:: DATA

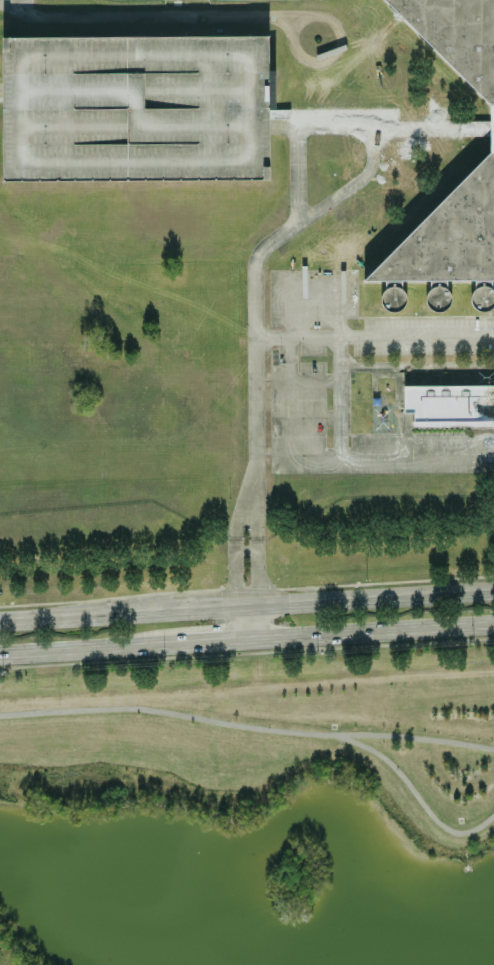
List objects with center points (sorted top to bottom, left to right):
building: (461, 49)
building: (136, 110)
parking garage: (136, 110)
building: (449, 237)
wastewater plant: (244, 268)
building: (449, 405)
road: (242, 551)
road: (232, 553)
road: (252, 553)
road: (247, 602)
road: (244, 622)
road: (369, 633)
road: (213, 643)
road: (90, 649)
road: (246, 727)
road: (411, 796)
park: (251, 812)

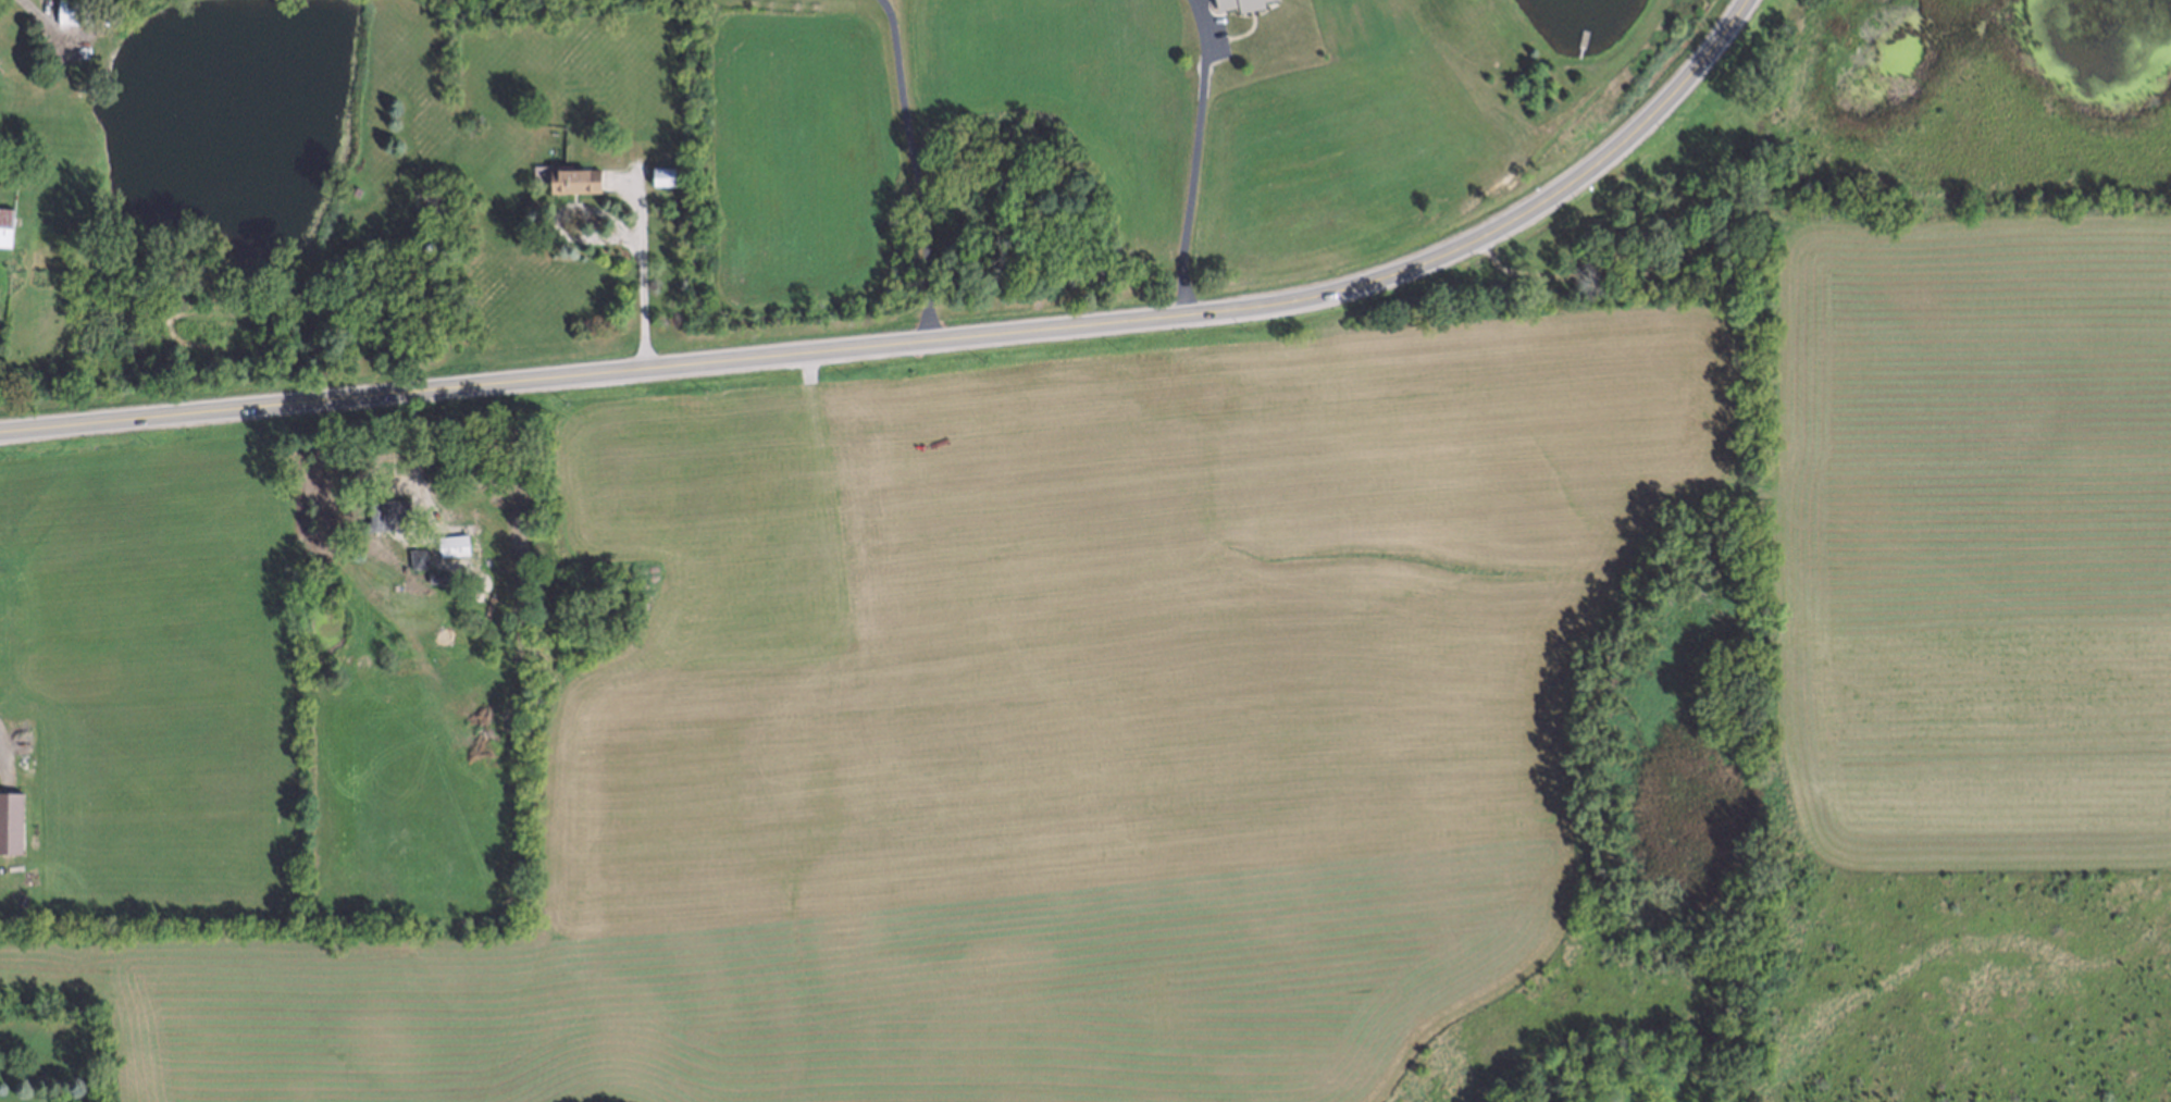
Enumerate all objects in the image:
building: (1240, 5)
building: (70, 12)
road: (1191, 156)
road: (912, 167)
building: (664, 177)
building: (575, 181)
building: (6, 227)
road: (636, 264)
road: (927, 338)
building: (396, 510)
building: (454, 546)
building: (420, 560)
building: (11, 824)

::::

**BRIEF**
When you transcribe these entries, keep every word exact and drop the pictures.

**RESULT OF THE TASK**
List objects with center points (sorted top to bottom, left to right):
building: (461, 49)
building: (136, 110)
parking garage: (136, 110)
building: (449, 237)
wastewater plant: (244, 268)
building: (449, 405)
road: (242, 551)
road: (232, 553)
road: (252, 553)
road: (247, 602)
road: (244, 622)
road: (369, 633)
road: (213, 643)
road: (90, 649)
road: (246, 727)
road: (411, 796)
park: (251, 812)

Enumerate all objects in the image:
building: (1240, 5)
building: (70, 12)
road: (1191, 156)
road: (912, 167)
building: (664, 177)
building: (575, 181)
building: (6, 227)
road: (636, 264)
road: (927, 338)
building: (396, 510)
building: (454, 546)
building: (420, 560)
building: (11, 824)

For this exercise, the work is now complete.